*** Opening of LISTED ENTRIES ***
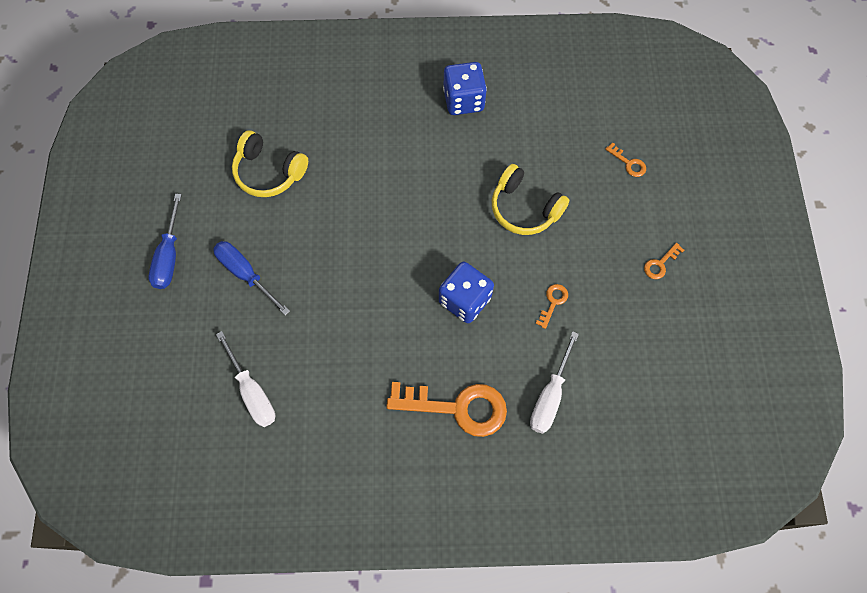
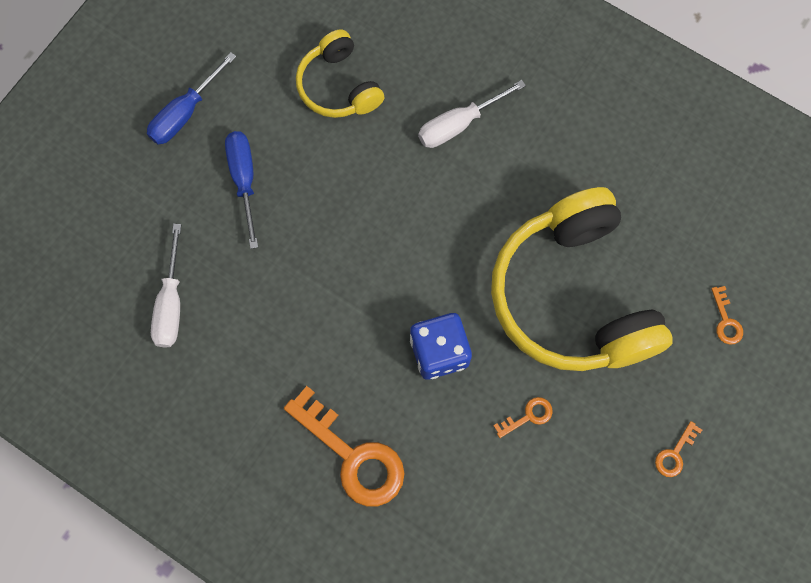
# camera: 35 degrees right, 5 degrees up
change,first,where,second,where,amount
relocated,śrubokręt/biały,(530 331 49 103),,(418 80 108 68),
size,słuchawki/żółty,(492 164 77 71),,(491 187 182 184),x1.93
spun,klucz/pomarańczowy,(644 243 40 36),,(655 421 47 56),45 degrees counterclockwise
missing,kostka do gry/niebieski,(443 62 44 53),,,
*** Close of LISTED ENTRIES ***
Nothing but the lines from the beginning of the material above through the line containing "spun,klucz/pomarańczowy,(644 243 40" should appear in the answer, copied exactly and free of pictures.

- THE ANSWER
# camera: 35 degrees right, 5 degrees up
change,first,where,second,where,amount
relocated,śrubokręt/biały,(530 331 49 103),,(418 80 108 68),
size,słuchawki/żółty,(492 164 77 71),,(491 187 182 184),x1.93
spun,klucz/pomarańczowy,(644 243 40 36),,(655 421 47 56),45 degrees counterclockwise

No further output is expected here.